TASK TO COMPLETE
Scan the entries below and say how many lines contain "point". Write only the number.

Start of Block

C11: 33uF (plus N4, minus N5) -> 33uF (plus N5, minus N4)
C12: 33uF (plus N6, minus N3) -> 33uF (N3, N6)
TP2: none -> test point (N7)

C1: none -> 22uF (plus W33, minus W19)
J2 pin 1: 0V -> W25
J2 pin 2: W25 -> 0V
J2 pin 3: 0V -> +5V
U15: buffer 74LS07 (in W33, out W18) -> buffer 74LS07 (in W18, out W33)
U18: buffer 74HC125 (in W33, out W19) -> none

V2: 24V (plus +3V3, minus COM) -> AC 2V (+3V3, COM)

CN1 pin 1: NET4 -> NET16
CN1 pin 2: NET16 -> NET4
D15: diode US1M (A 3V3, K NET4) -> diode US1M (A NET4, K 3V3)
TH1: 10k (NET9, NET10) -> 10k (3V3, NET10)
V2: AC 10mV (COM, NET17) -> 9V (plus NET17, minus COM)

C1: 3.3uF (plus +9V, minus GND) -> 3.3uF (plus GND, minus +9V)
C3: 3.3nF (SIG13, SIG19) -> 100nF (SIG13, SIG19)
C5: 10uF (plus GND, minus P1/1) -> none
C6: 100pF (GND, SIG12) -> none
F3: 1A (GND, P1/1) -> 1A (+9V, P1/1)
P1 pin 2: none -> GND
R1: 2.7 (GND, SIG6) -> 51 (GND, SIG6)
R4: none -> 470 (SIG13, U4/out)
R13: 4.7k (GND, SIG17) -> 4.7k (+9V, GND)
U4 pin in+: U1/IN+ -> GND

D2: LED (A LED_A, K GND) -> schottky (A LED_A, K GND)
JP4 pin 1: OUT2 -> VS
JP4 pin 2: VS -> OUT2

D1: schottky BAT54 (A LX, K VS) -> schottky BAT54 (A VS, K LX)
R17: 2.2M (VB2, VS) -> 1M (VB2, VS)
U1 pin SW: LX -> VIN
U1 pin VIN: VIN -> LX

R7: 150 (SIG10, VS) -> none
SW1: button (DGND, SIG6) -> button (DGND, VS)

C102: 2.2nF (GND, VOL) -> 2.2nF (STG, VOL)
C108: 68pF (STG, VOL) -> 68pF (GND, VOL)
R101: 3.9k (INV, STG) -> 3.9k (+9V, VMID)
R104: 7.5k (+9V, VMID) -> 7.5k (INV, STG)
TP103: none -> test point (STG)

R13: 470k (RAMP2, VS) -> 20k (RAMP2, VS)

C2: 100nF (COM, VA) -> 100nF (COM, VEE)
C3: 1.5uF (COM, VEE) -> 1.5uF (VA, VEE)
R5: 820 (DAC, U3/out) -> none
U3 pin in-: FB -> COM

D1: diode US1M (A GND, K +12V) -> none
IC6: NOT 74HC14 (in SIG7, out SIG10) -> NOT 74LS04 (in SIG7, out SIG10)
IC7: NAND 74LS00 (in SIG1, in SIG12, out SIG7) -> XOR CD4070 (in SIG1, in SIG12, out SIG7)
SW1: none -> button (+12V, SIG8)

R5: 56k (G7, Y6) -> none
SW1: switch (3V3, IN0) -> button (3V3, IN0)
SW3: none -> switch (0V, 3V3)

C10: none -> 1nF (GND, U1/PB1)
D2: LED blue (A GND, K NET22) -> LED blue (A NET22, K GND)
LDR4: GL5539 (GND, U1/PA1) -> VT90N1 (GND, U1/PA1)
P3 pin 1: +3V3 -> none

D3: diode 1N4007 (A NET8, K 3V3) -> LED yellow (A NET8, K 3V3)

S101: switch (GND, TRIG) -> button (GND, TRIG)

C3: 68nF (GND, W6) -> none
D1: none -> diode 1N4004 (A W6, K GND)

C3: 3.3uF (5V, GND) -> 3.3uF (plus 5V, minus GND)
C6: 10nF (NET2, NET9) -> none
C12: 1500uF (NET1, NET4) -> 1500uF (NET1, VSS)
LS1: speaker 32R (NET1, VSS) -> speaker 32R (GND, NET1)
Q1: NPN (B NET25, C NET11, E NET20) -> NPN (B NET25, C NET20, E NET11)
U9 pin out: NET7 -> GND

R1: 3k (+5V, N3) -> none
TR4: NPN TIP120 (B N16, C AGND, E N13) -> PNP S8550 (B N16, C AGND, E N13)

End of Block

SOLUTION TO THIS TASK
2